WHAT YOU WILL DO ▸
Beginning at the first line of the material, output each line exactly until you reach and include the line containing "RELAY3 pin GND: GND -> none". Leave every picture out.

※ ※ ※

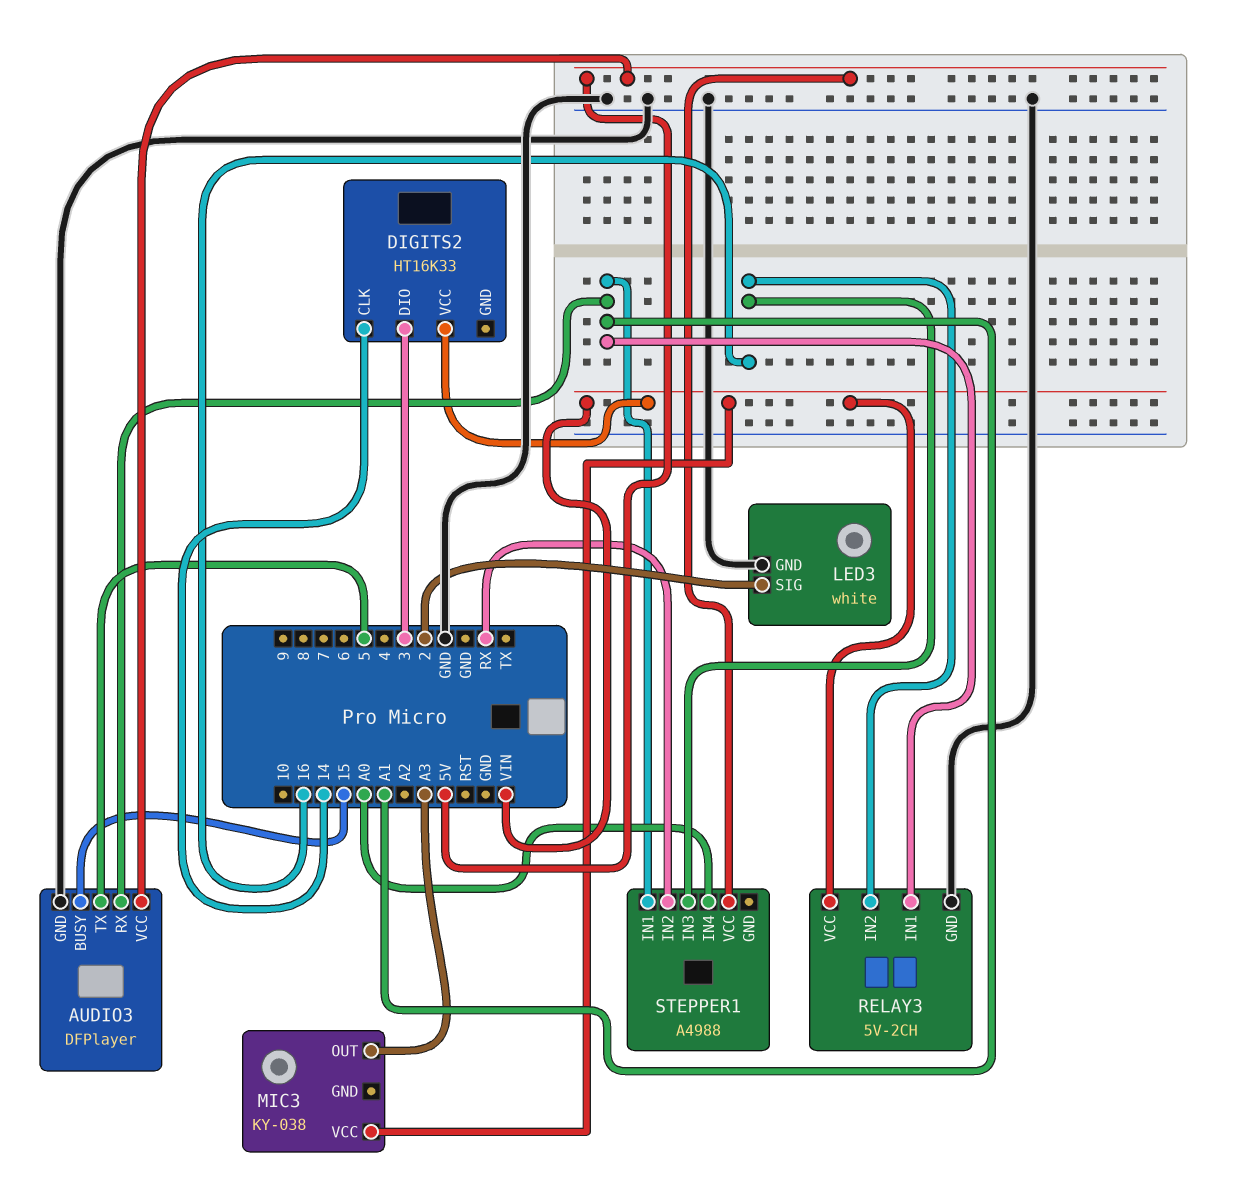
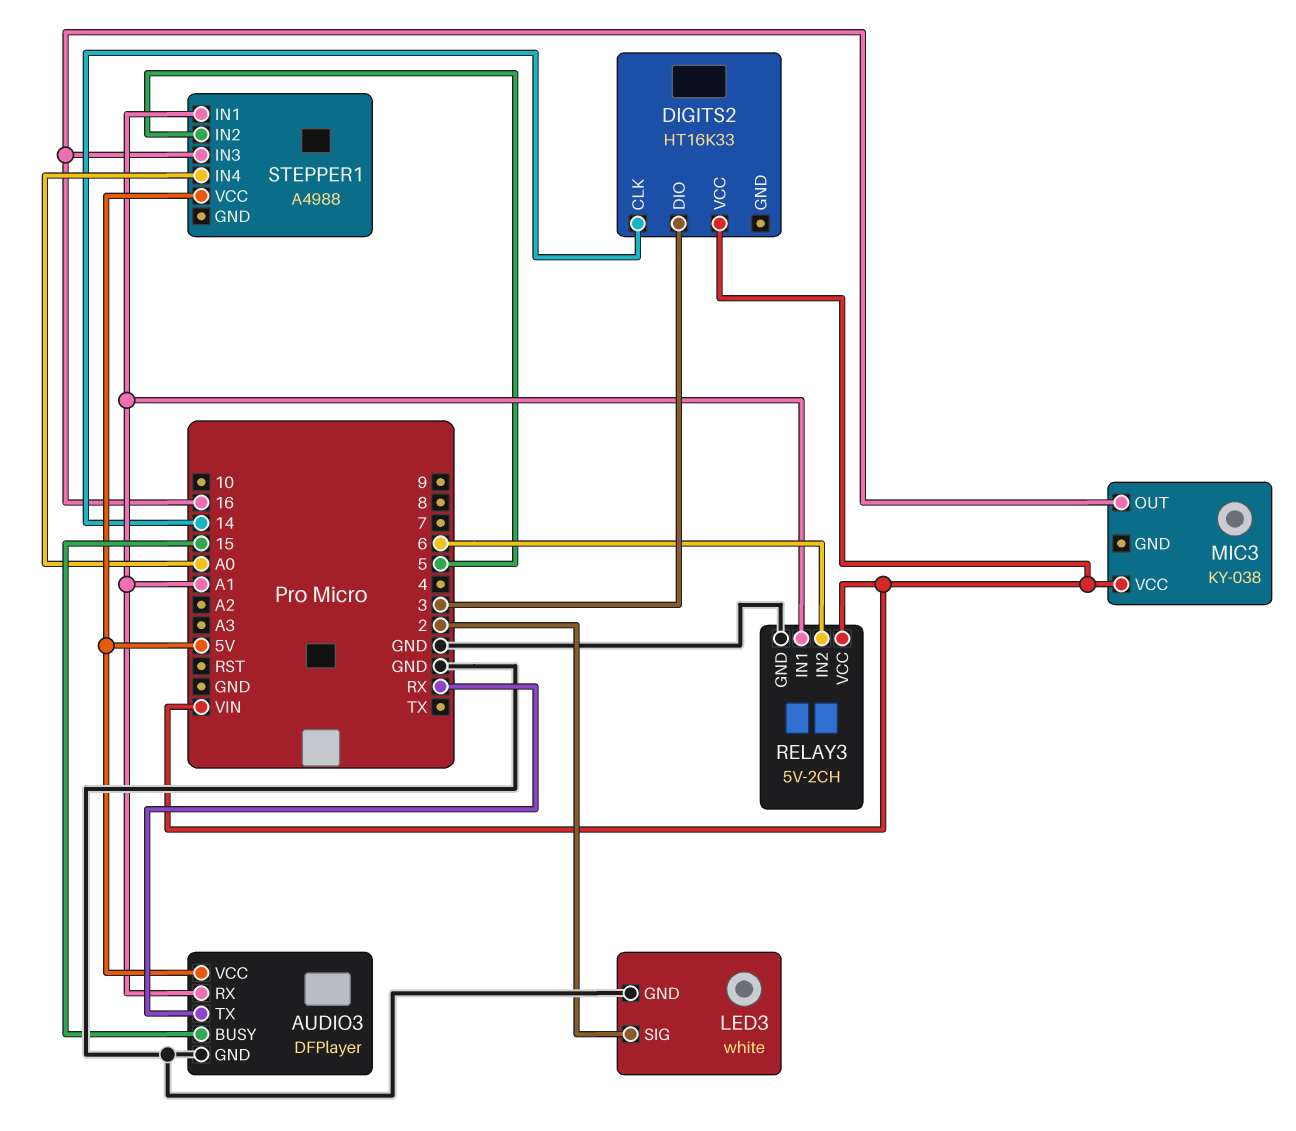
AUDIO3 pin TX: 5 -> RX
MIC3 pin OUT: A3 -> 16
RELAY3 pin IN2: 16 -> 6
STEPPER1 pin IN2: RX -> 5

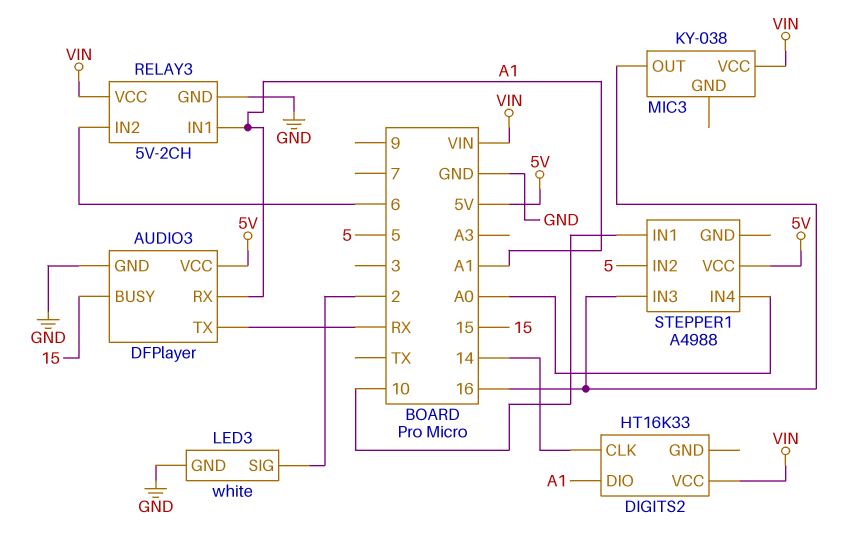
DIGITS2 pin DIO: 3 -> A1
STEPPER1 pin IN1: A1 -> 10

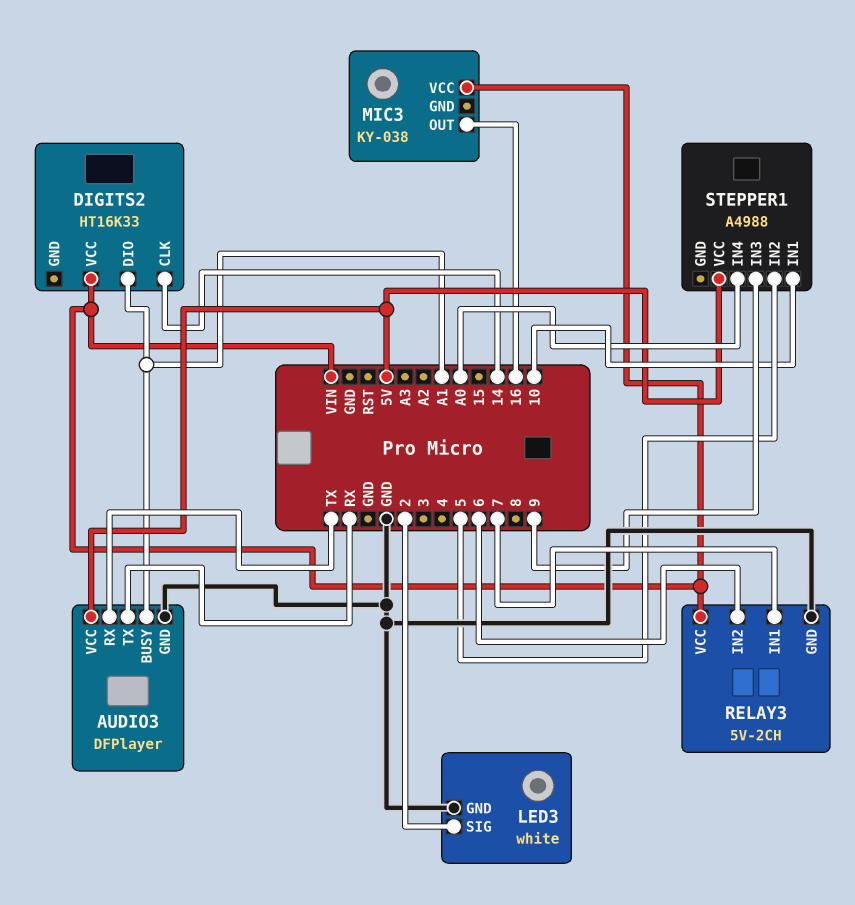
AUDIO3 pin BUSY: 15 -> A1
AUDIO3 pin RX: A1 -> TX
RELAY3 pin IN1: A1 -> 7
STEPPER1 pin IN3: 16 -> 9

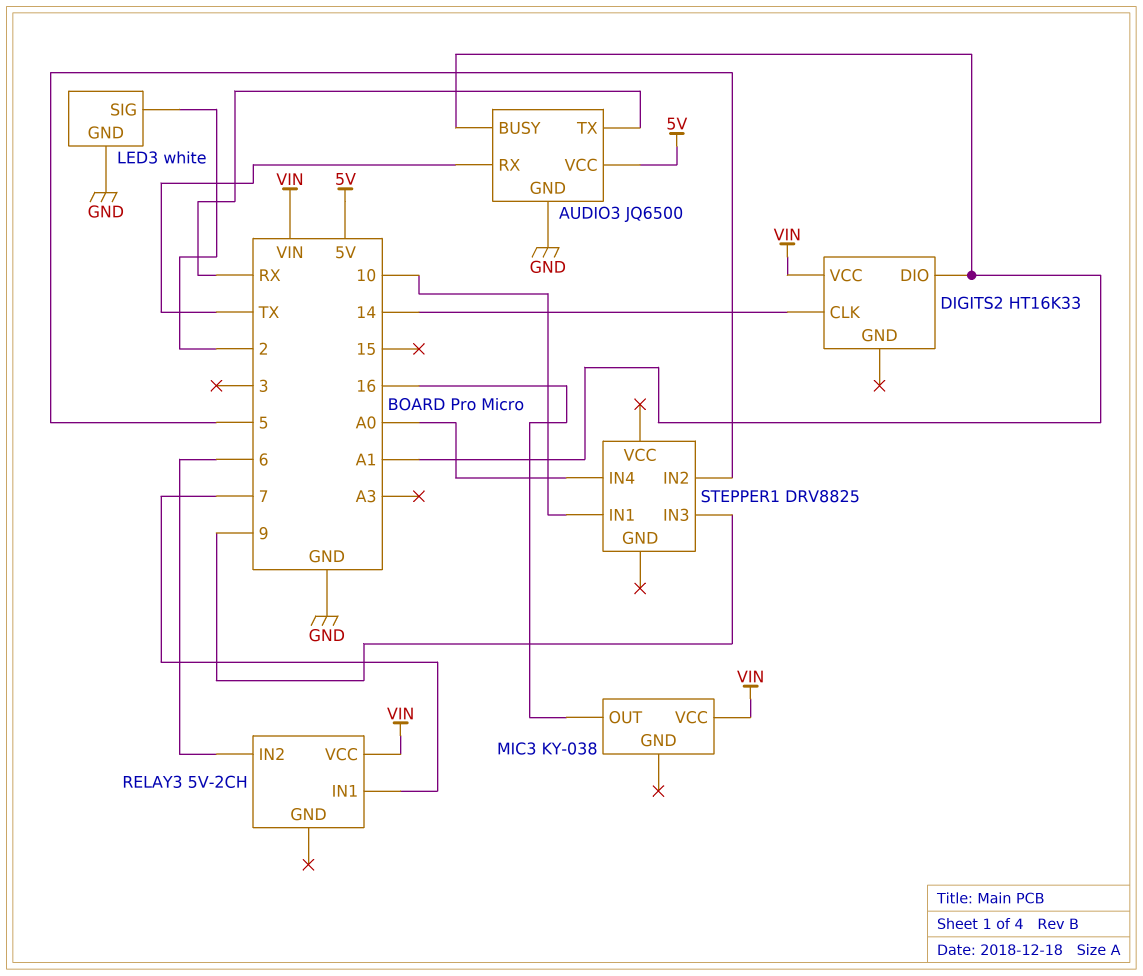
AUDIO3: DFPlayer -> JQ6500
RELAY3 pin GND: GND -> none
STEPPER1: A4988 -> DRV8825
STEPPER1 pin VCC: 5V -> none

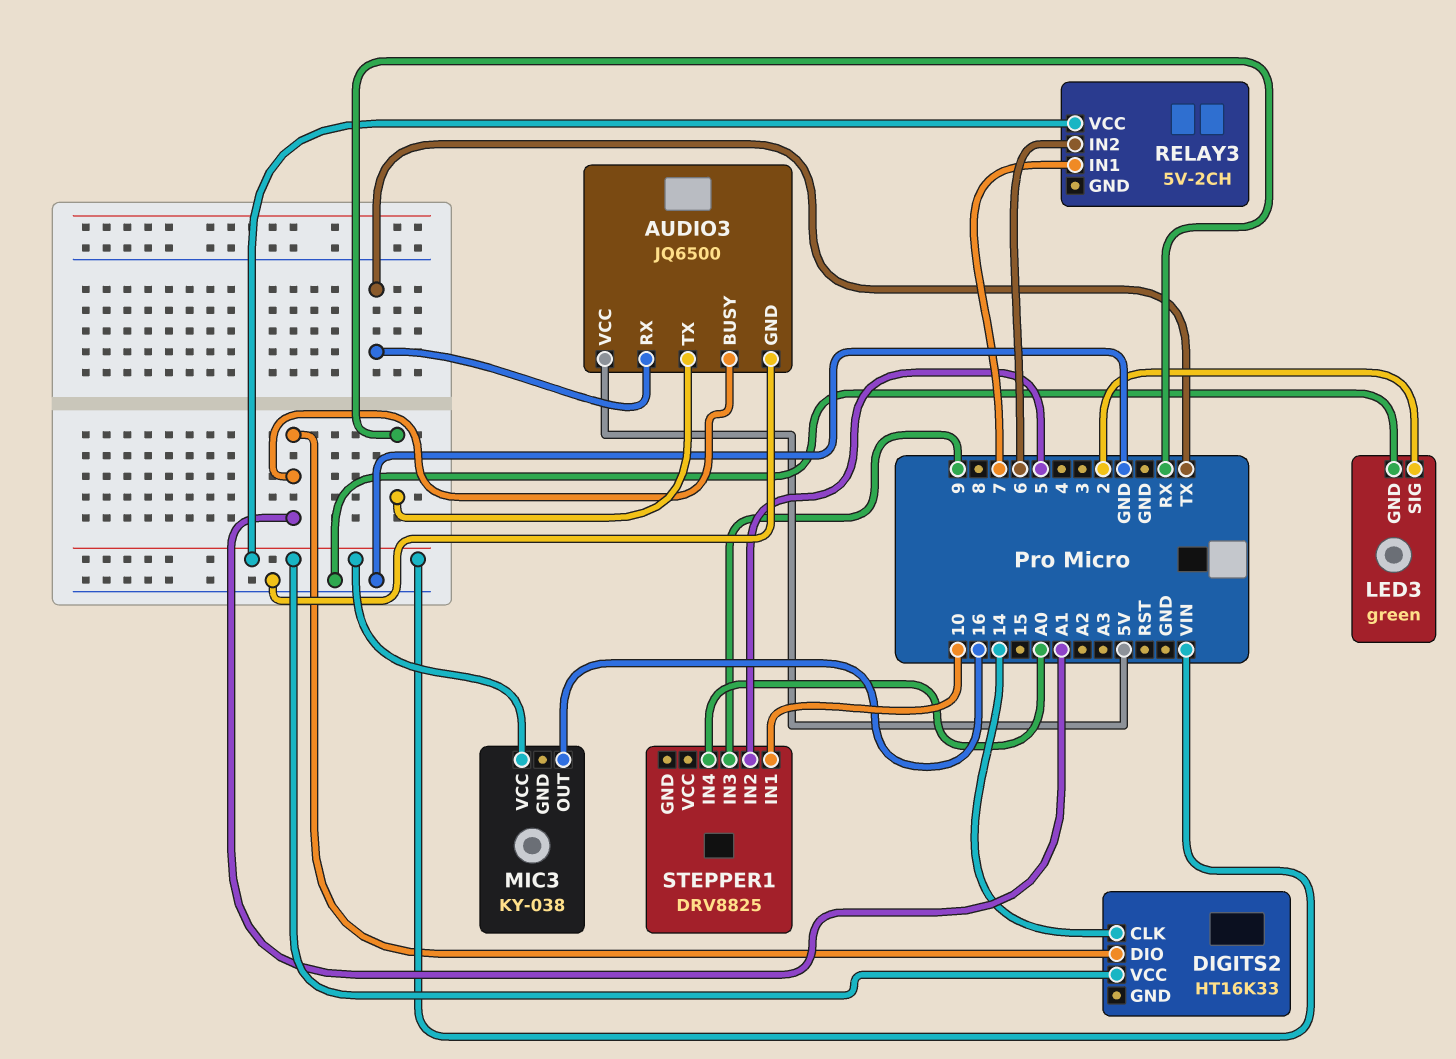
LED3: white -> green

※ ※ ※

COMPLETED EXERCISE ▸
AUDIO3 pin TX: 5 -> RX
MIC3 pin OUT: A3 -> 16
RELAY3 pin IN2: 16 -> 6
STEPPER1 pin IN2: RX -> 5

DIGITS2 pin DIO: 3 -> A1
STEPPER1 pin IN1: A1 -> 10

AUDIO3 pin BUSY: 15 -> A1
AUDIO3 pin RX: A1 -> TX
RELAY3 pin IN1: A1 -> 7
STEPPER1 pin IN3: 16 -> 9

AUDIO3: DFPlayer -> JQ6500
RELAY3 pin GND: GND -> none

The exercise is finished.